Records excerpted from a collection:
※

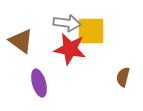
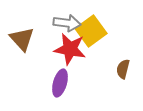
yellow square: rotated 36 degrees counterclockwise
brown triangle: moved 1 px right, 2 px up; rotated 12 degrees clockwise
brown semicircle: moved 8 px up
purple ellipse: moved 21 px right; rotated 32 degrees clockwise
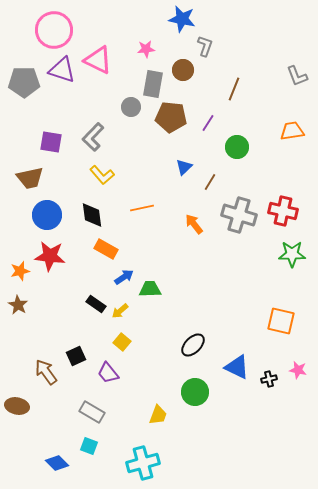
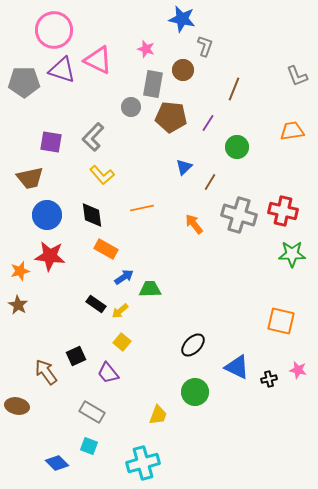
pink star at (146, 49): rotated 24 degrees clockwise
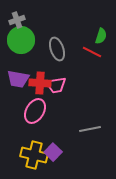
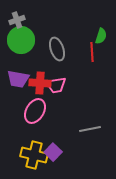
red line: rotated 60 degrees clockwise
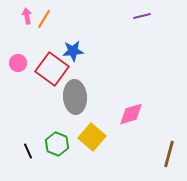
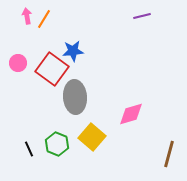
black line: moved 1 px right, 2 px up
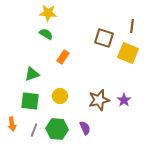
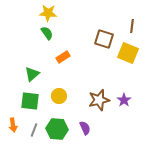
green semicircle: moved 1 px right, 1 px up; rotated 24 degrees clockwise
brown square: moved 1 px down
orange rectangle: rotated 24 degrees clockwise
green triangle: rotated 21 degrees counterclockwise
yellow circle: moved 1 px left
orange arrow: moved 1 px right, 1 px down
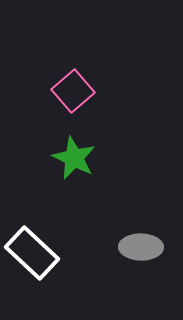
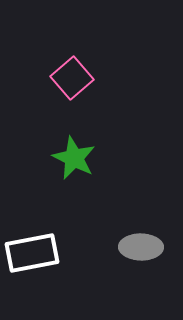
pink square: moved 1 px left, 13 px up
white rectangle: rotated 54 degrees counterclockwise
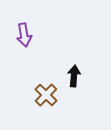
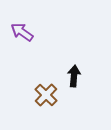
purple arrow: moved 2 px left, 3 px up; rotated 135 degrees clockwise
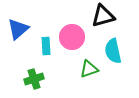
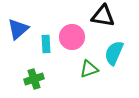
black triangle: rotated 25 degrees clockwise
cyan rectangle: moved 2 px up
cyan semicircle: moved 1 px right, 2 px down; rotated 35 degrees clockwise
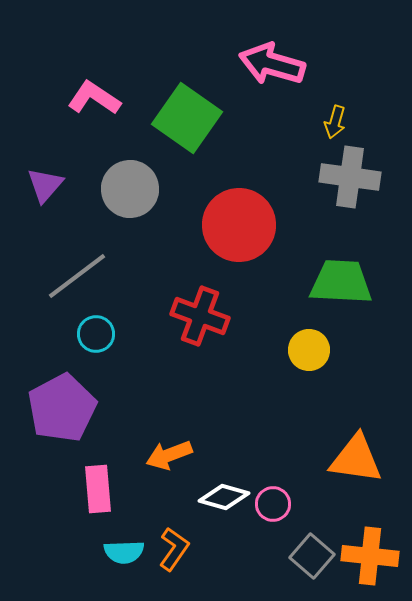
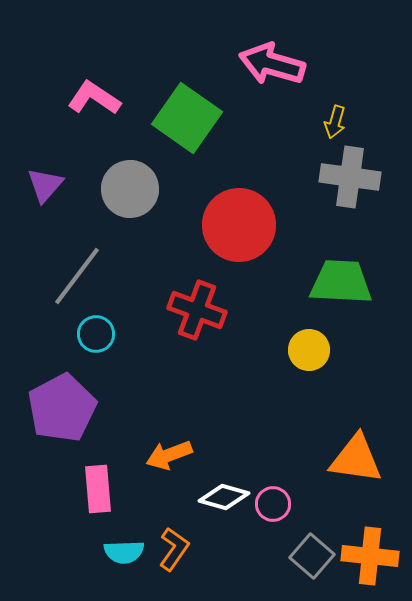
gray line: rotated 16 degrees counterclockwise
red cross: moved 3 px left, 6 px up
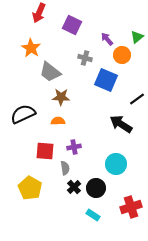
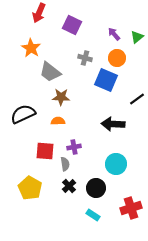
purple arrow: moved 7 px right, 5 px up
orange circle: moved 5 px left, 3 px down
black arrow: moved 8 px left; rotated 30 degrees counterclockwise
gray semicircle: moved 4 px up
black cross: moved 5 px left, 1 px up
red cross: moved 1 px down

※

Instructions to follow: Set down exactly the lines from the start of the records through the line containing "red line: rotated 60 degrees clockwise", both included, and omit the pictures.

Written reply:
yellow square: rotated 36 degrees counterclockwise
brown triangle: moved 1 px right, 2 px up; rotated 12 degrees clockwise
brown semicircle: moved 8 px up
purple ellipse: moved 21 px right; rotated 32 degrees clockwise
pink star at (146, 49): rotated 24 degrees clockwise
red line: rotated 60 degrees clockwise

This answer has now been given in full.